= Beginning of Section =
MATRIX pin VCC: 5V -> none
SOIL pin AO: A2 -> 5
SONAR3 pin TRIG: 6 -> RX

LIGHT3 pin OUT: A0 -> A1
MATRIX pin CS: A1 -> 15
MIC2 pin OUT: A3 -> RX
= End of Section =
YOUR INSTRUCTIONS: Print all the entries above. Keep each one exact.

EXPECTED ANSWER:
MATRIX pin VCC: 5V -> none
SOIL pin AO: A2 -> 5
SONAR3 pin TRIG: 6 -> RX

LIGHT3 pin OUT: A0 -> A1
MATRIX pin CS: A1 -> 15
MIC2 pin OUT: A3 -> RX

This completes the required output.